[INSTRUCTIONS FOR THE TASK]
Word for word, repeat the entries, minus the pictures.

════════════════

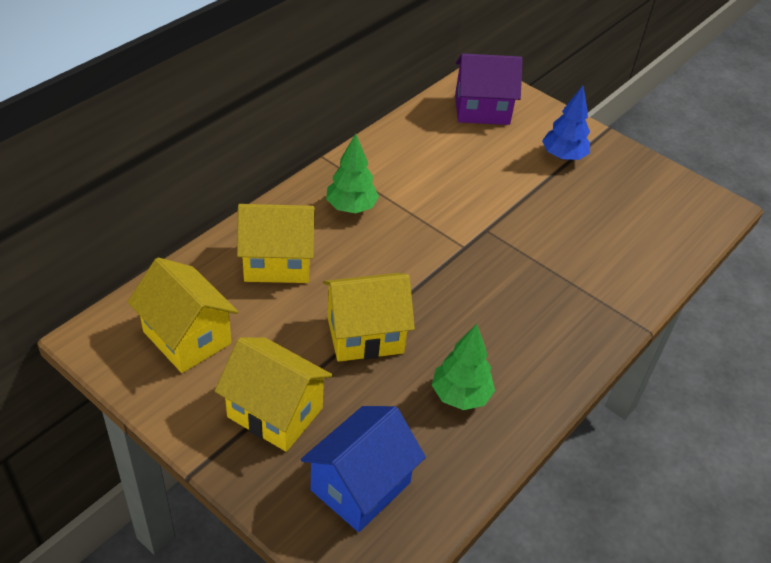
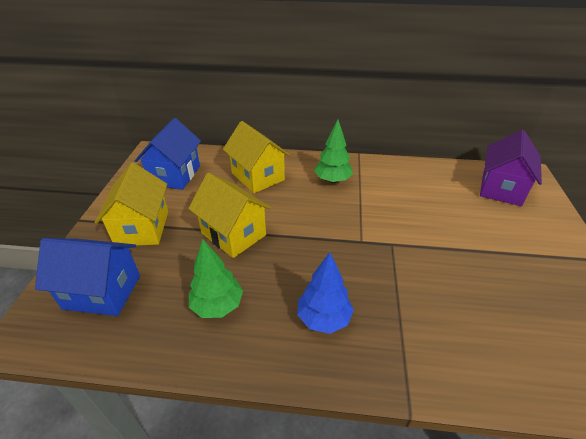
camera: 60 degrees right, 5 degrees down
(187, 337) = (175, 175): yellow house -> blue house
(482, 110) = (501, 188): purple house -> purple house turned 60 degrees clockwise
(563, 156) = (527, 249): blue tree -> blue tree (324, 318)

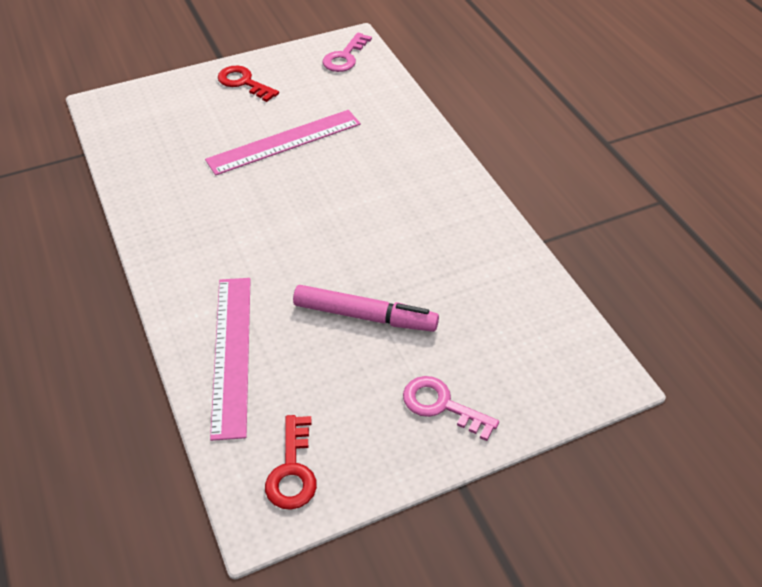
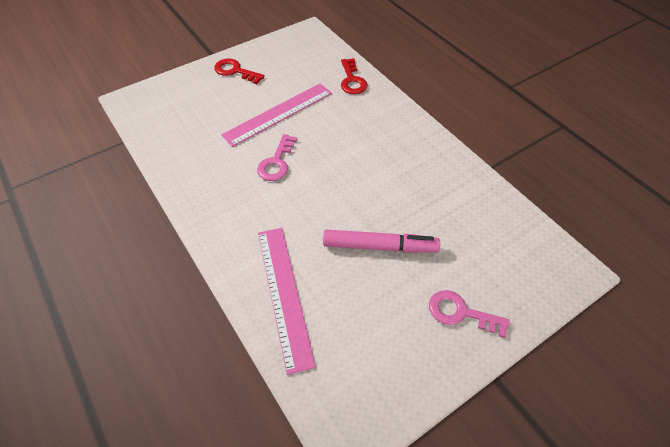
camera: 10 degrees left, 5 degrees up
(292, 471) = (361, 390): red key -> red key (352, 80)
(345, 57) = (305, 44): pink key -> pink key (276, 162)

════════════════

[SOLUTION]
camera: 60 degrees right, 5 degrees down
(187, 337) = (175, 175): yellow house -> blue house
(482, 110) = (501, 188): purple house -> purple house turned 60 degrees clockwise
(563, 156) = (527, 249): blue tree -> blue tree (324, 318)

camera: 10 degrees left, 5 degrees up
(292, 471) = (361, 390): red key -> red key (352, 80)
(345, 57) = (305, 44): pink key -> pink key (276, 162)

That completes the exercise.